Goal :: In the data below, begin at the line that contains "fortnight (118, 106)" and stop after the line that contains "Colette (568, 634)". Write out each of these lines in full, adding -25 to every coordinate number in the answers.

Exercise input ::
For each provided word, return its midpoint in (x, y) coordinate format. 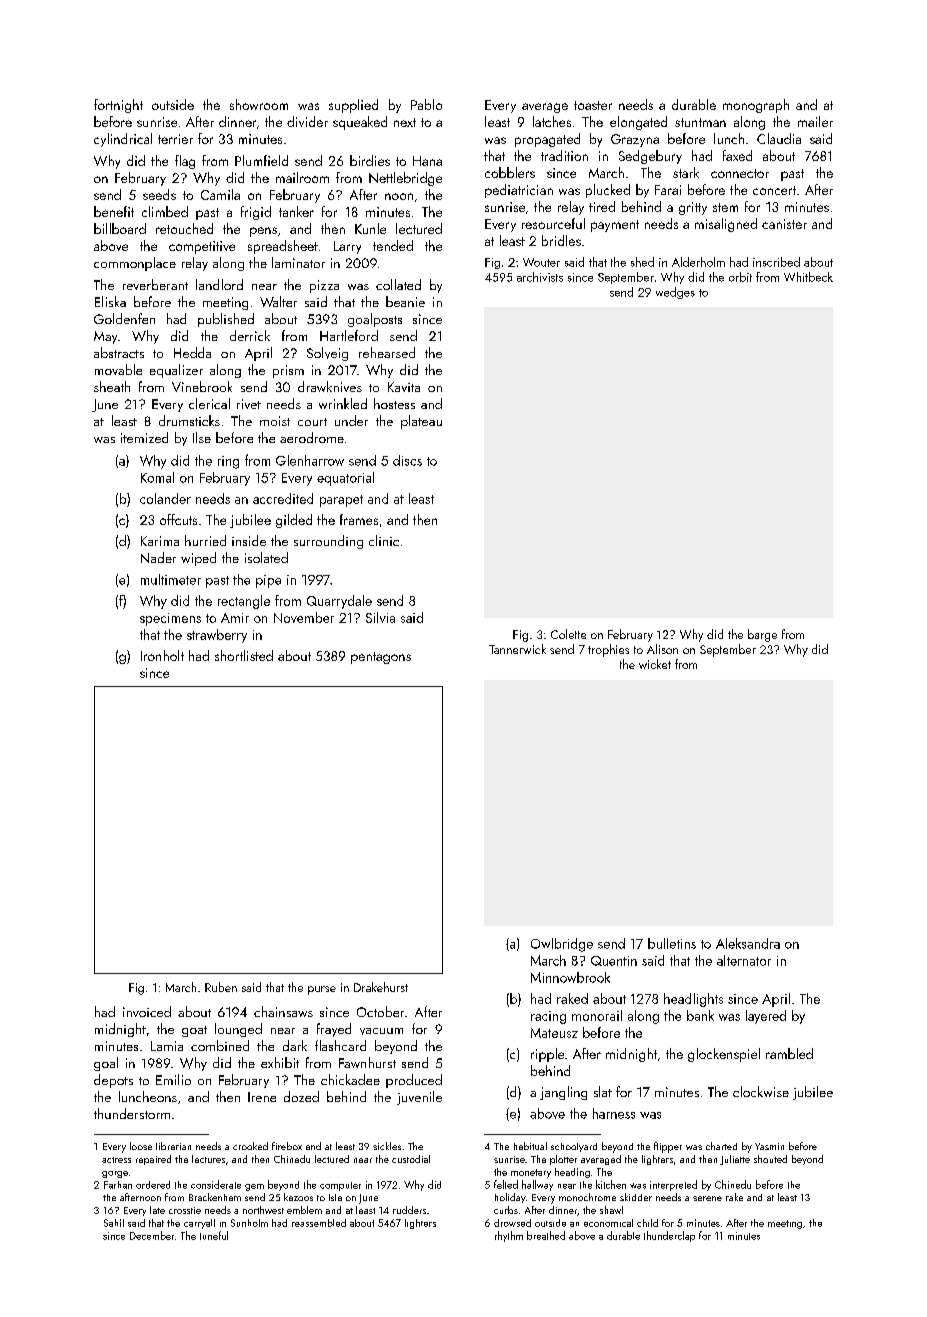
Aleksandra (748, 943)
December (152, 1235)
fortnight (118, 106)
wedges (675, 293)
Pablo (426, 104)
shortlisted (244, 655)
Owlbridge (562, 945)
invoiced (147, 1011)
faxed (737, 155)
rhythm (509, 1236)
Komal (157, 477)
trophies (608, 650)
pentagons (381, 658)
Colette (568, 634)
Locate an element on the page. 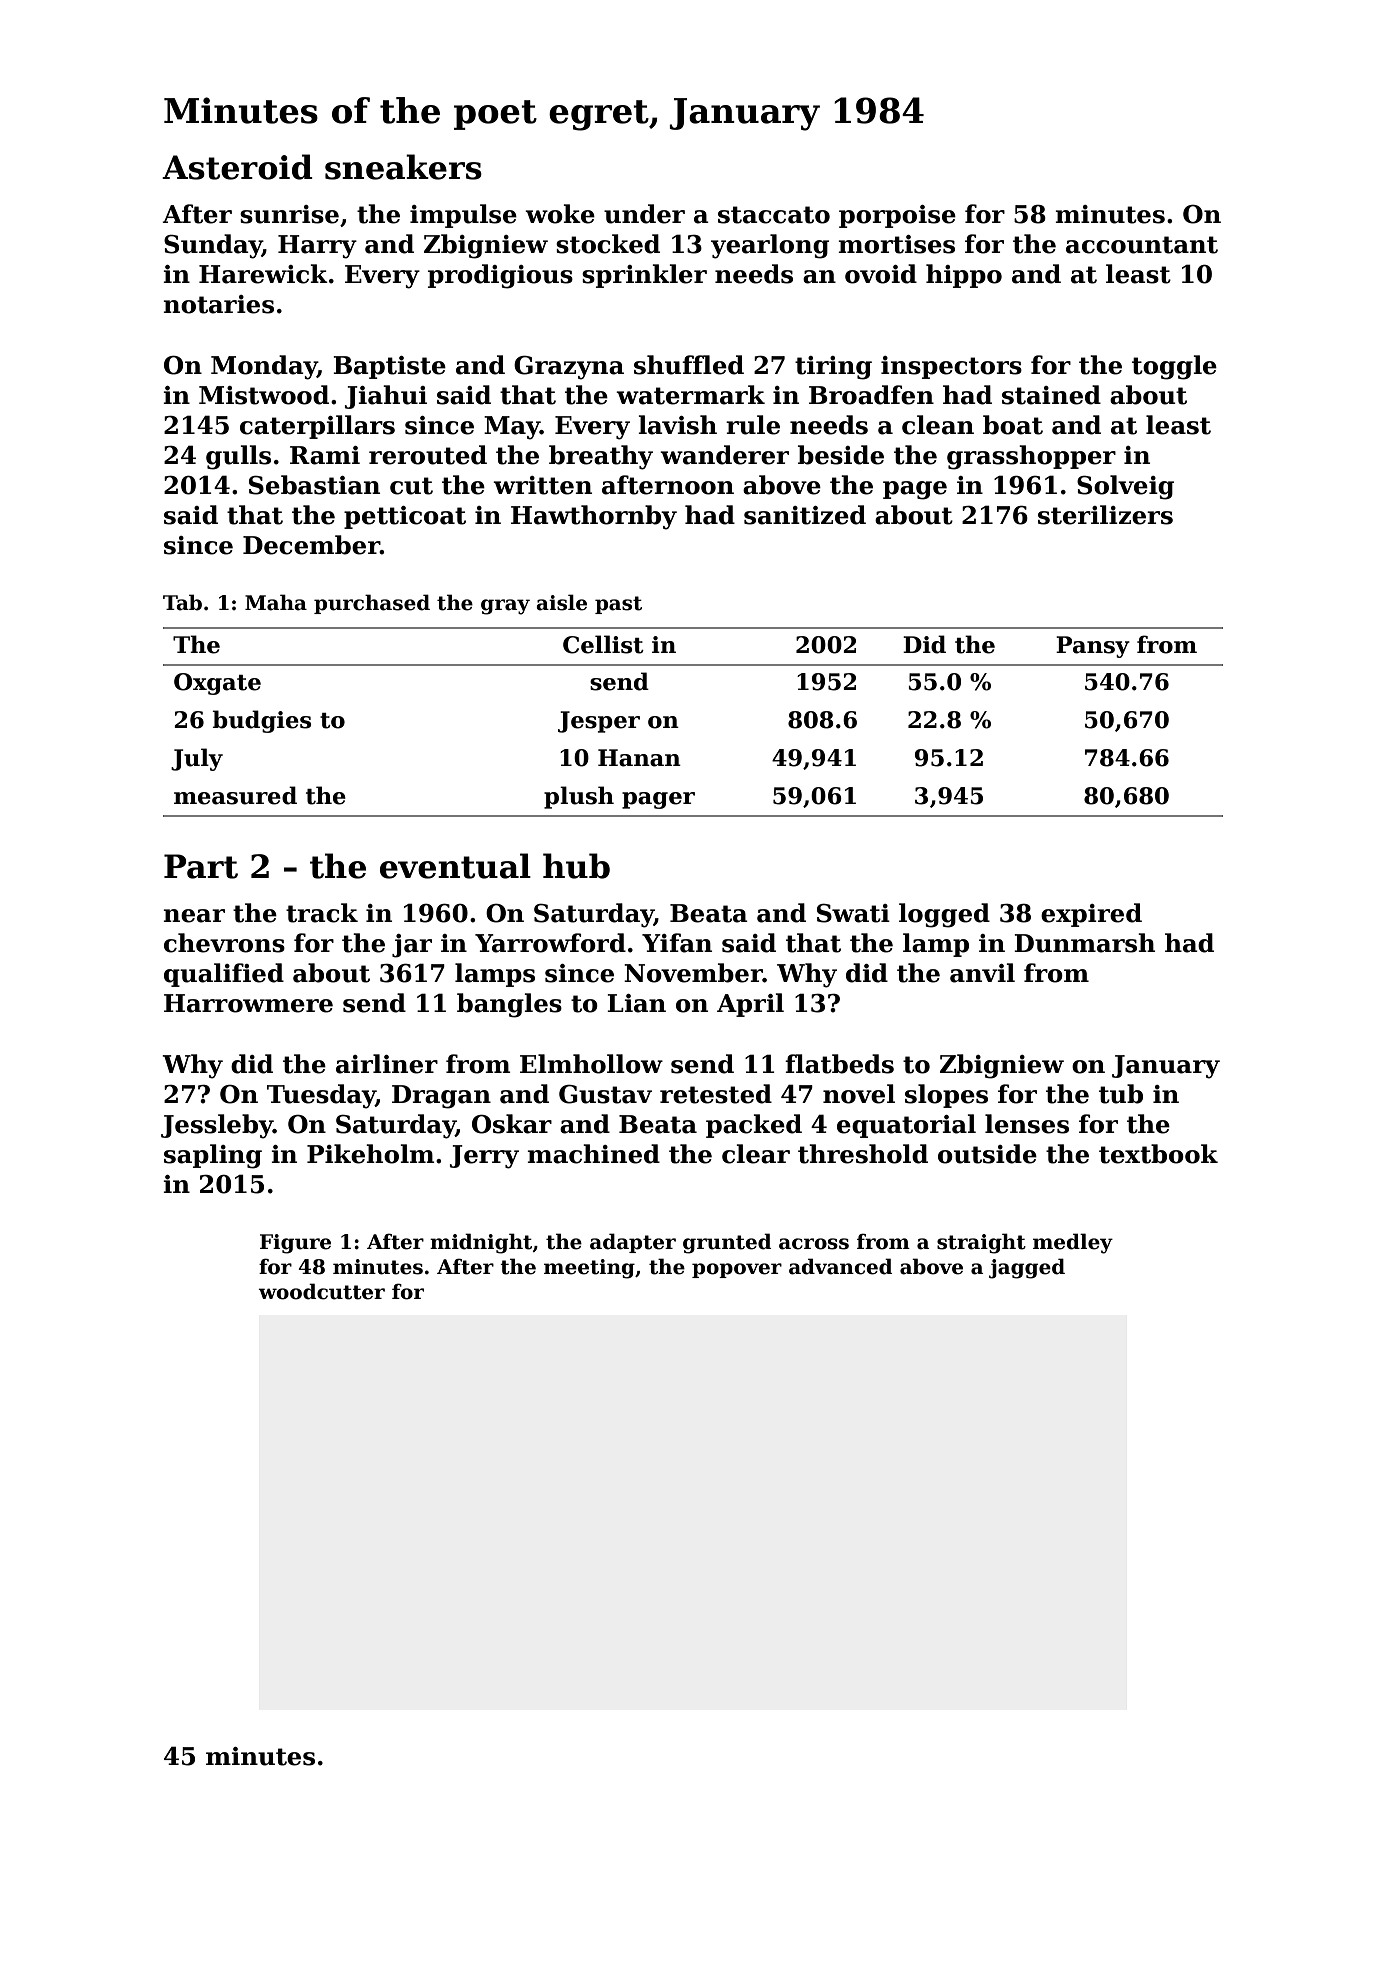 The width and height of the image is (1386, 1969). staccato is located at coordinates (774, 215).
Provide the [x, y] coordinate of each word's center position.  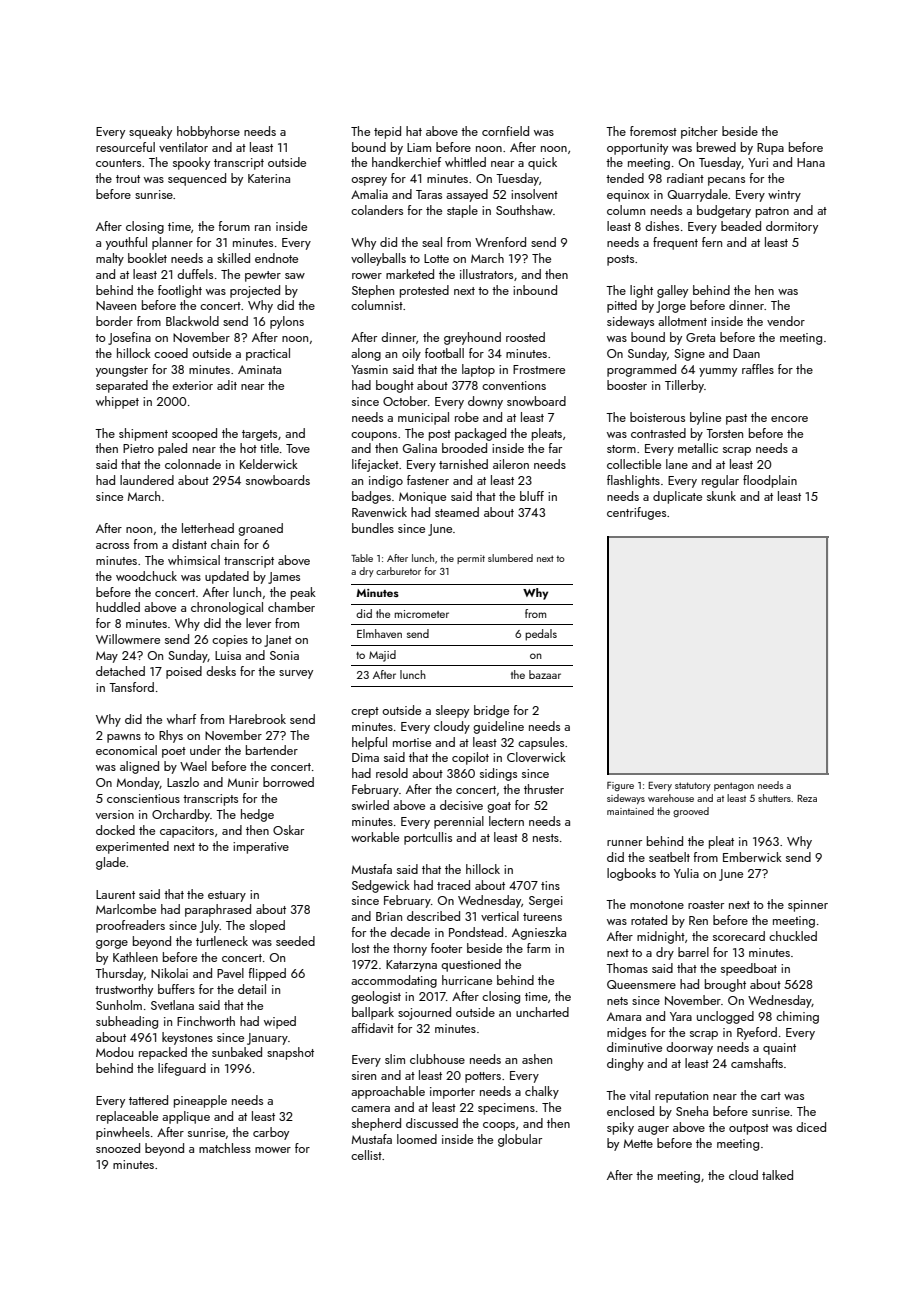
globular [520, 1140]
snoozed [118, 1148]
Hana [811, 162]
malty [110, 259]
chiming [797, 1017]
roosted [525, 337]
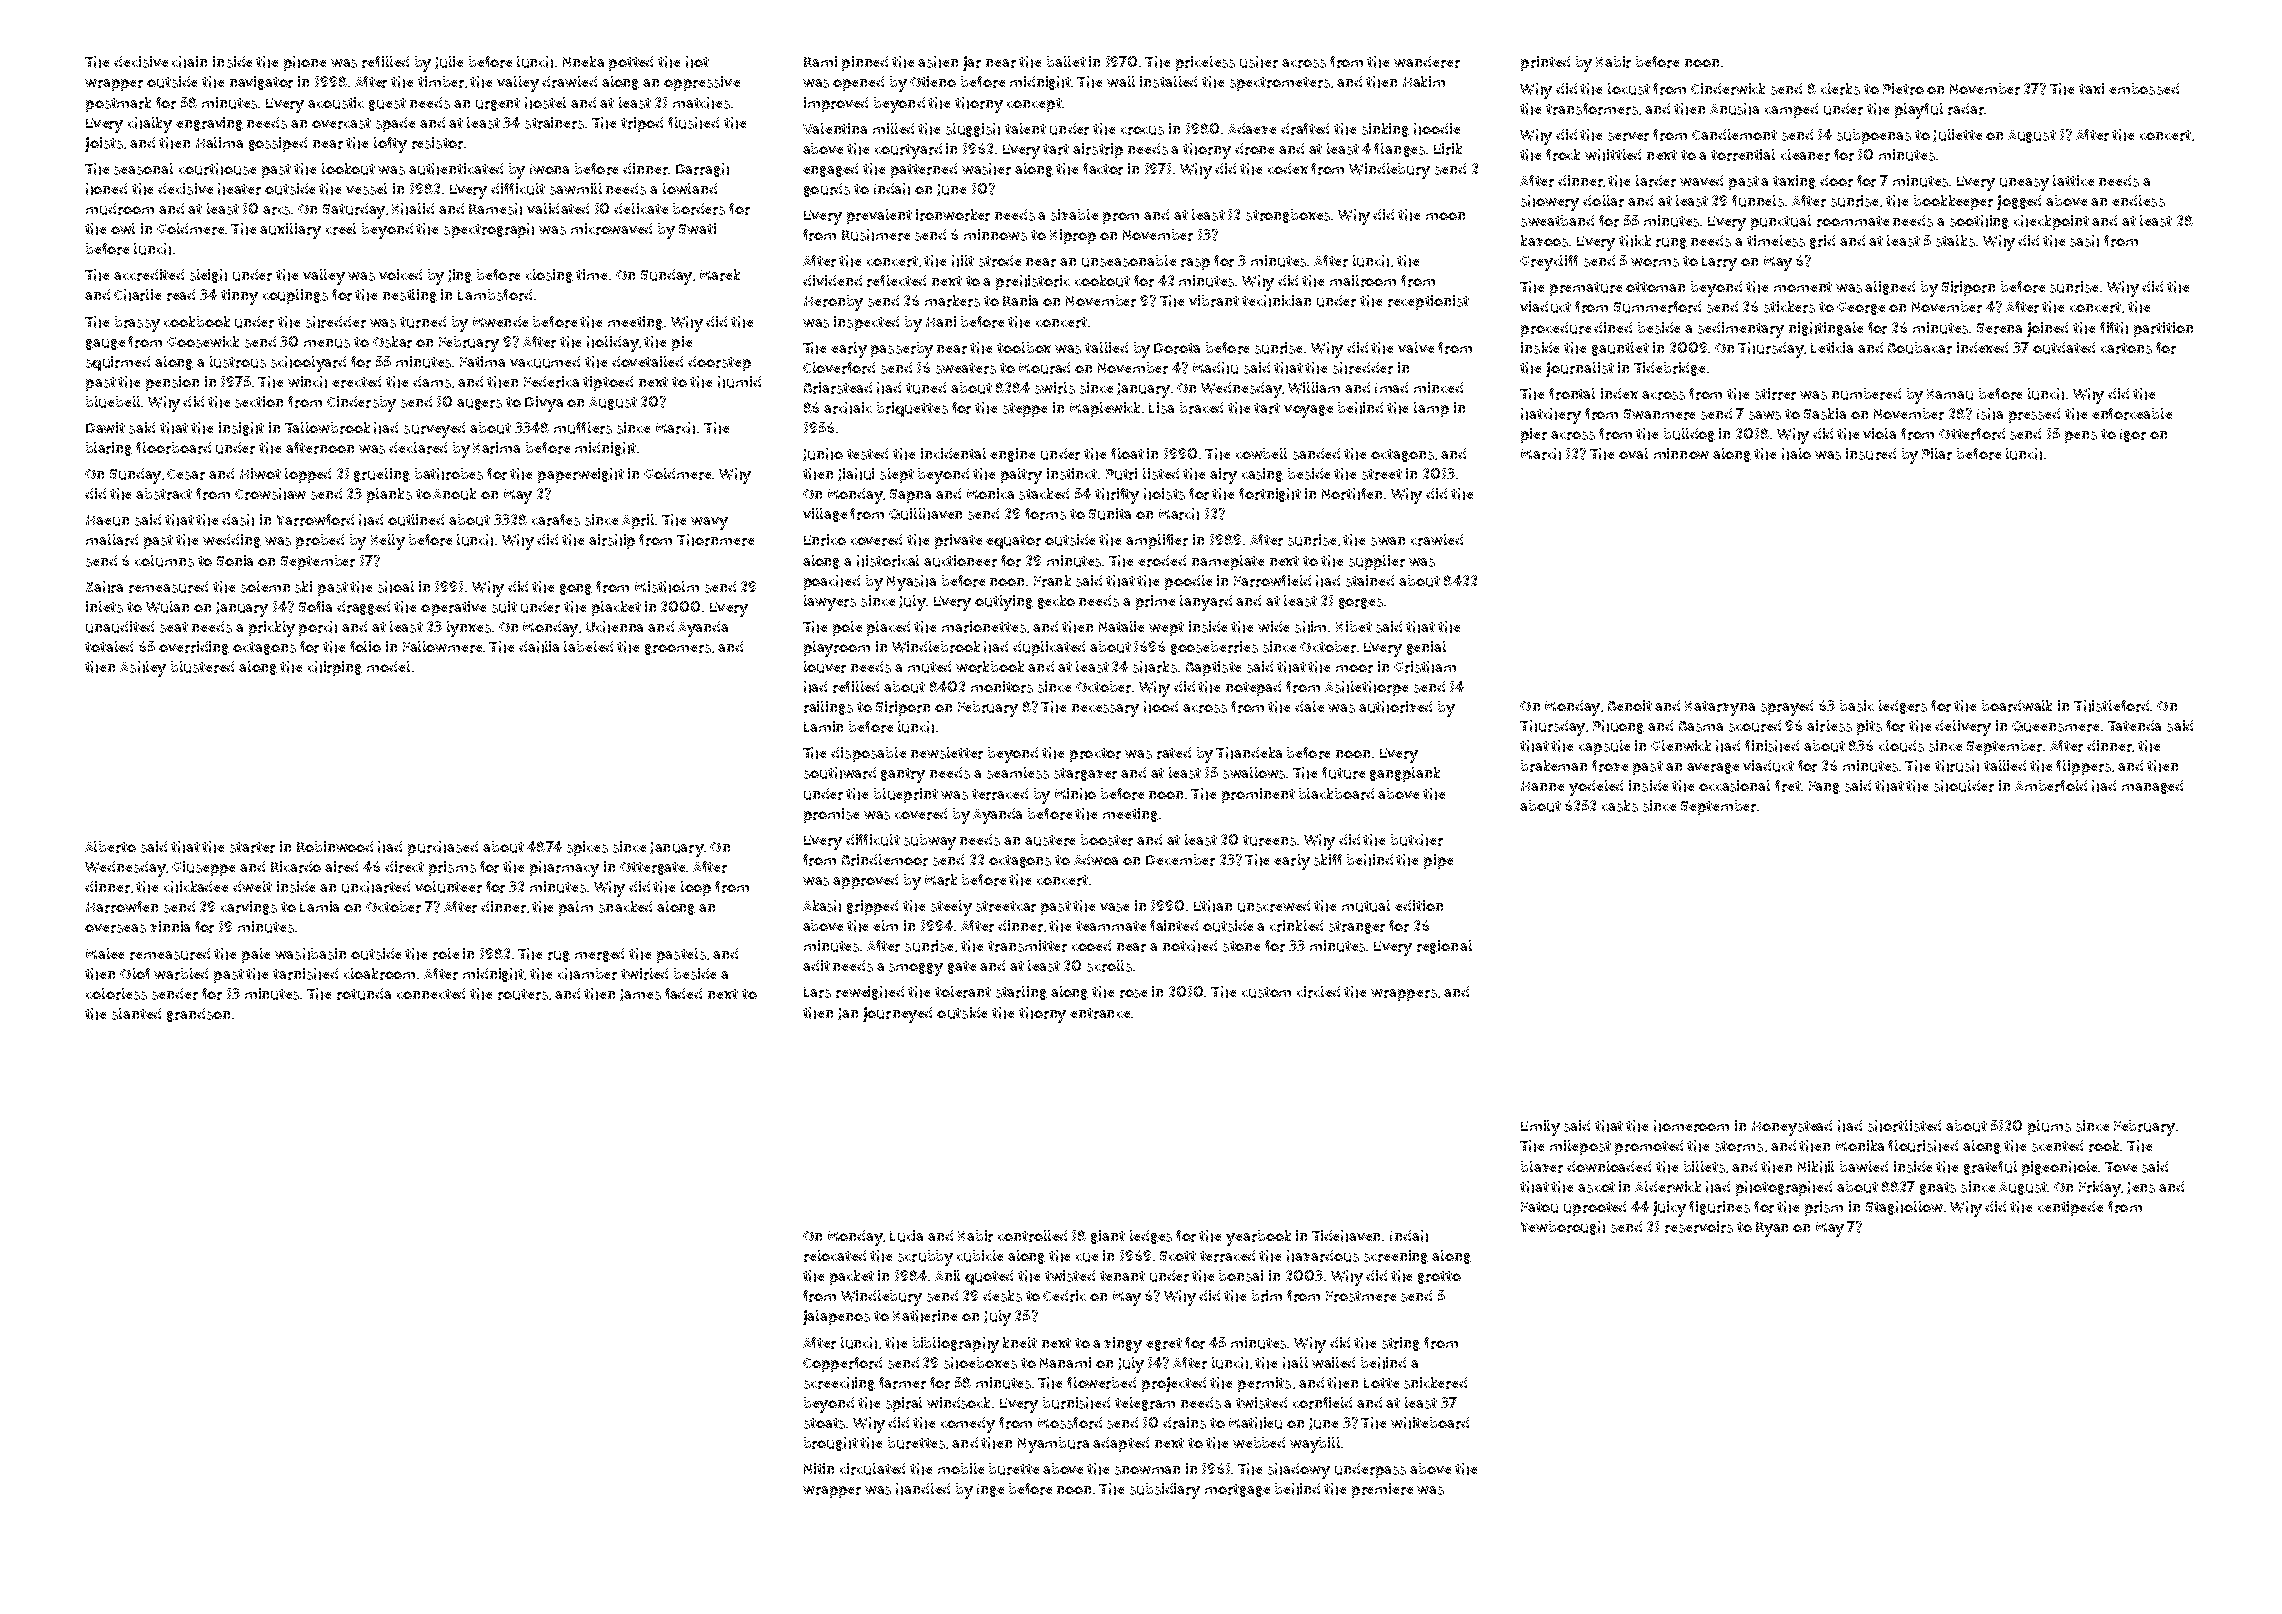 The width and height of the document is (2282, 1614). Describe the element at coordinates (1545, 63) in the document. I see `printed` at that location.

Solution ::
fortnight (93, 81)
wedges (650, 268)
Pablo (401, 79)
shortlisted (219, 630)
Owlbridge (537, 920)
invoiced (122, 986)
faxed (712, 130)
rhythm (484, 1211)
Komal (132, 452)
trophies (583, 625)
pentagons (356, 633)
Colette (543, 609)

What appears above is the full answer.